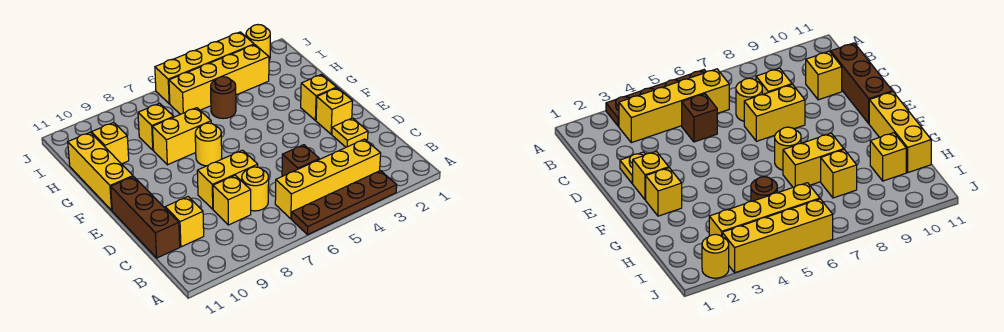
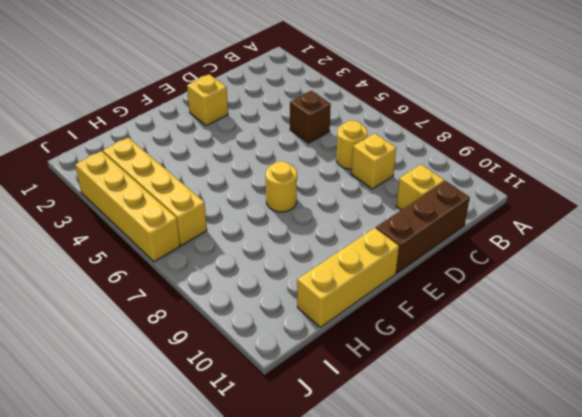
none -> brown plate A3:A6 level 1
none -> yellow brick B3:B6 level 1
none -> yellow plate D2 level 1

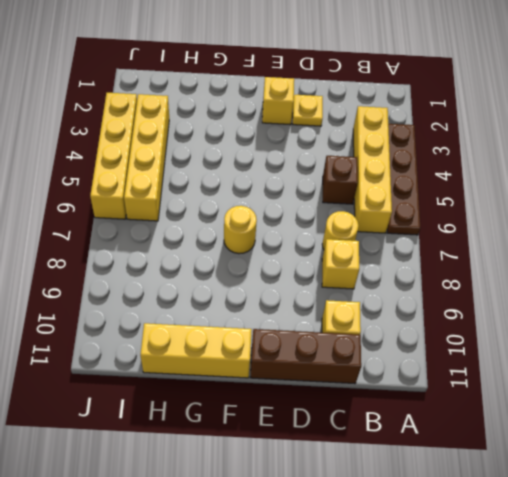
none -> yellow brick D7:D8 level 1
none -> yellow brick F2 level 1
none -> yellow brick G7:G8 level 1

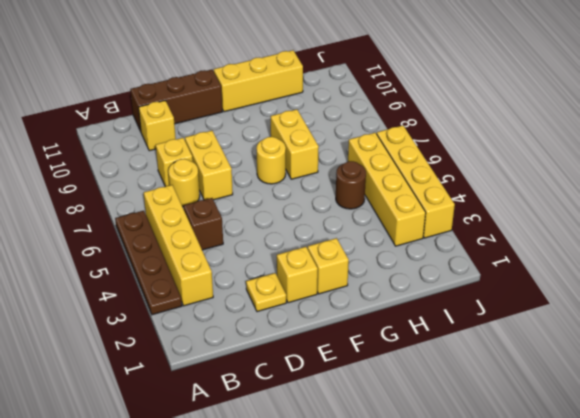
none -> yellow brick H8 level 1
none -> yellow brick H10 level 1
none -> yellow round brick J2 level 1

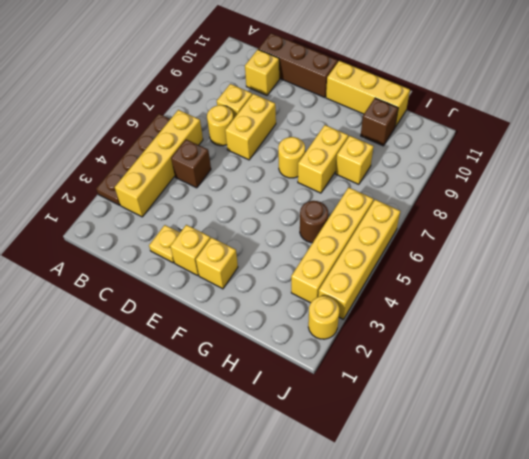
brown brick H10 level 1 -> yellow brick H10 level 1

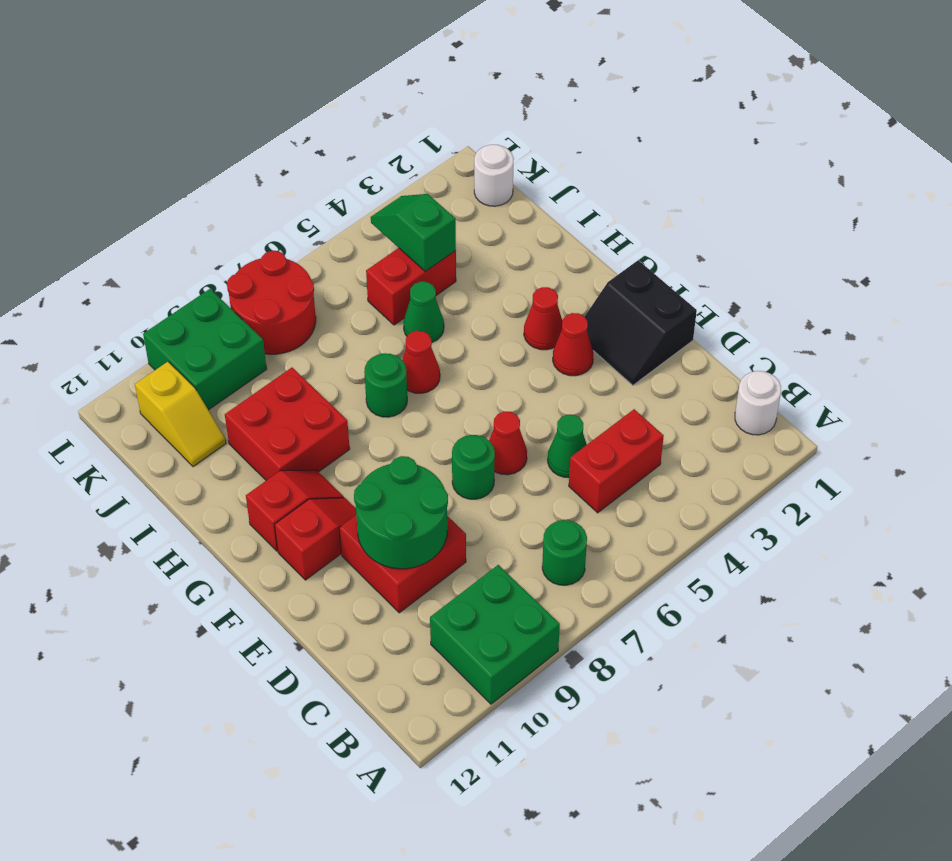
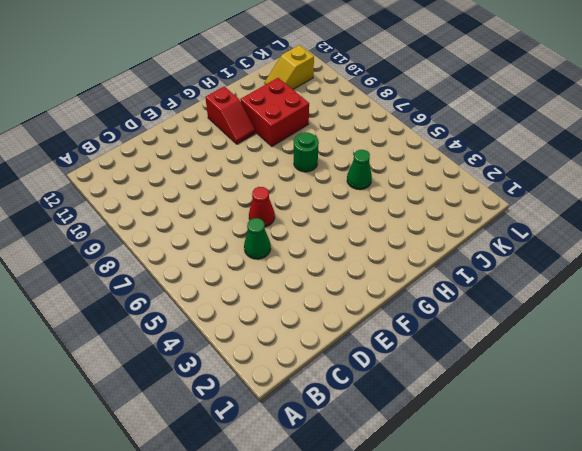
none -> green brick A9:B10 level 1
none -> white round brick B1 level 1
none -> green round brick B7 level 1

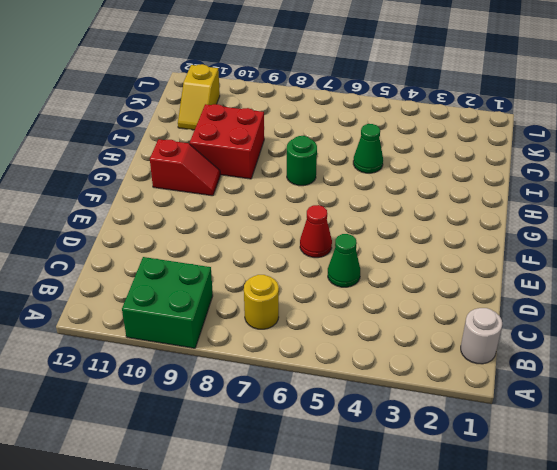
yellow round brick B7 level 1 -> green round brick B7 level 1
none -> red brick C4:C5 level 1
none -> red brick D9:E10 level 1
none -> black slope E1:F2 level 1 top 1

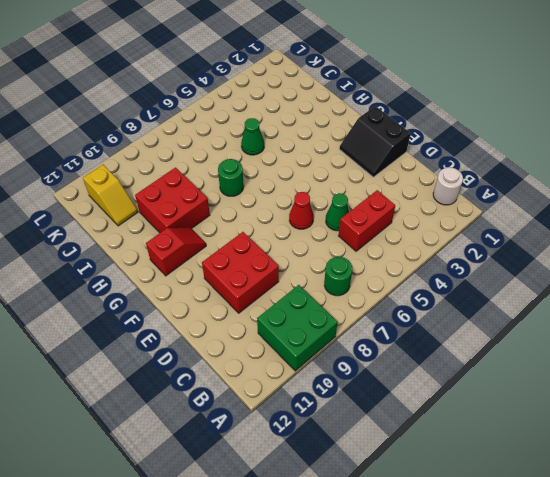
none -> green round brick E7 level 1
none -> red cone F3 level 1
none -> red slope F10:F11 level 1 top 11

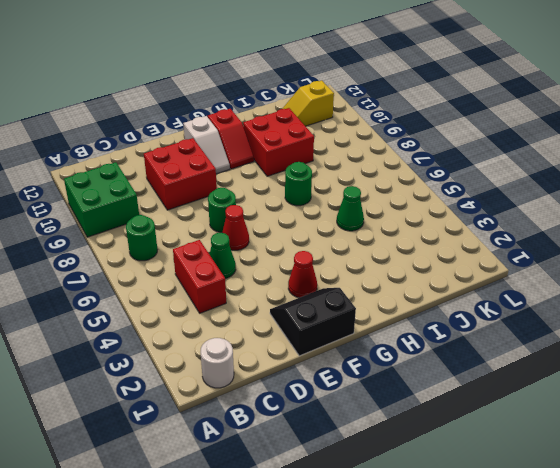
white slope F10:F11 level 1 top 11 -> red slope F10:F11 level 1 top 11
none -> red cone G3 level 1
none -> red cone H6 level 1
none -> red brick J4:J5 level 1

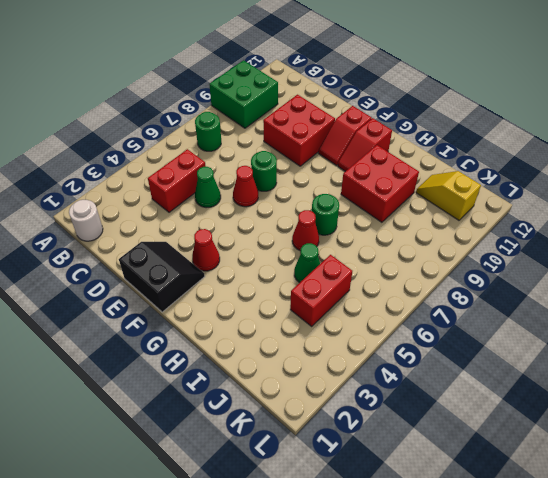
none -> red cone G3 level 1
none -> white round brick K1 level 1
none -> red round brick K7:L8 level 1

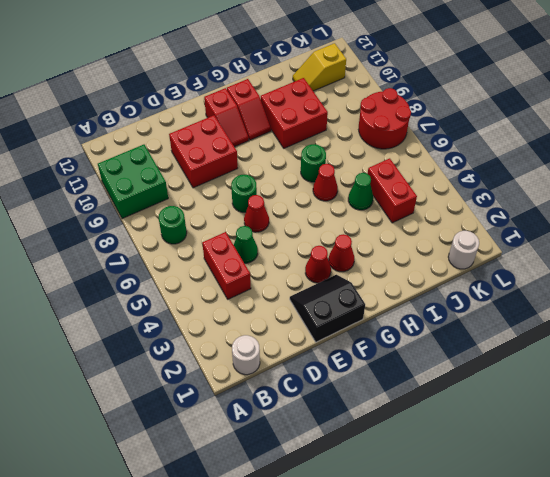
none -> green brick K9:L10 level 1
none -> green round brick D9:E10 level 2
none -> green slope J4:K4 level 2 top J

----

• [Exercise goal]: Start at the top line above and repeat the records verbatim, leaving images out.

• [Response for this exercise]:
none -> brown plate A3:A6 level 1
none -> yellow brick B3:B6 level 1
none -> yellow plate D2 level 1

none -> yellow brick D7:D8 level 1
none -> yellow brick F2 level 1
none -> yellow brick G7:G8 level 1

none -> yellow brick H8 level 1
none -> yellow brick H10 level 1
none -> yellow round brick J2 level 1

brown brick H10 level 1 -> yellow brick H10 level 1

none -> green brick A9:B10 level 1
none -> white round brick B1 level 1
none -> green round brick B7 level 1

yellow round brick B7 level 1 -> green round brick B7 level 1
none -> red brick C4:C5 level 1
none -> red brick D9:E10 level 1
none -> black slope E1:F2 level 1 top 1

none -> green round brick E7 level 1
none -> red cone F3 level 1
none -> red slope F10:F11 level 1 top 11

white slope F10:F11 level 1 top 11 -> red slope F10:F11 level 1 top 11
none -> red cone G3 level 1
none -> red cone H6 level 1
none -> red brick J4:J5 level 1

none -> red cone G3 level 1
none -> white round brick K1 level 1
none -> red round brick K7:L8 level 1

none -> green brick K9:L10 level 1
none -> green round brick D9:E10 level 2
none -> green slope J4:K4 level 2 top J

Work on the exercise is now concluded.